EXERCISE DIRECTIONS: Each line from the one containing "orange plate: 2 -> 0" through the final line of the data below must be repeated exactly.

(Spatial reasoning data)
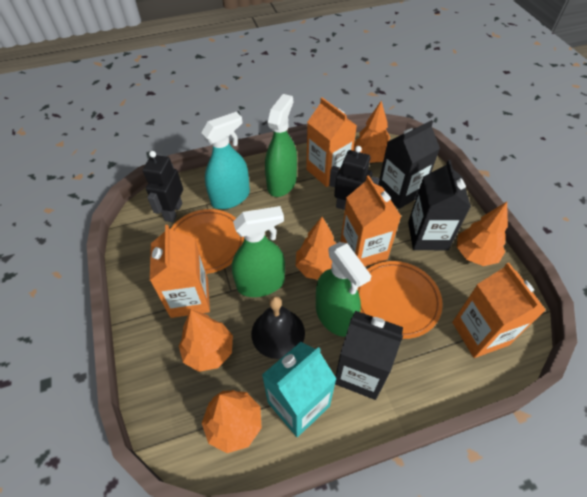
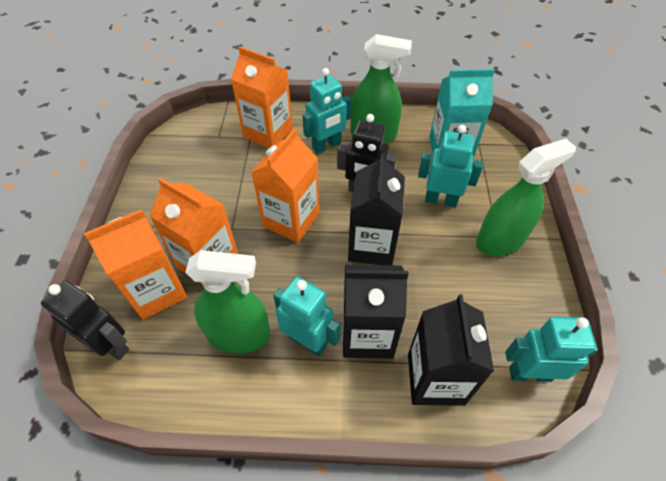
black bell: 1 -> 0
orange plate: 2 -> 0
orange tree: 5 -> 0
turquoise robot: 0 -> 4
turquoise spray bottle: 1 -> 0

RESPONSE FOR THIS EXERCISE:
orange plate: 2 -> 0
orange tree: 5 -> 0
turquoise robot: 0 -> 4
turquoise spray bottle: 1 -> 0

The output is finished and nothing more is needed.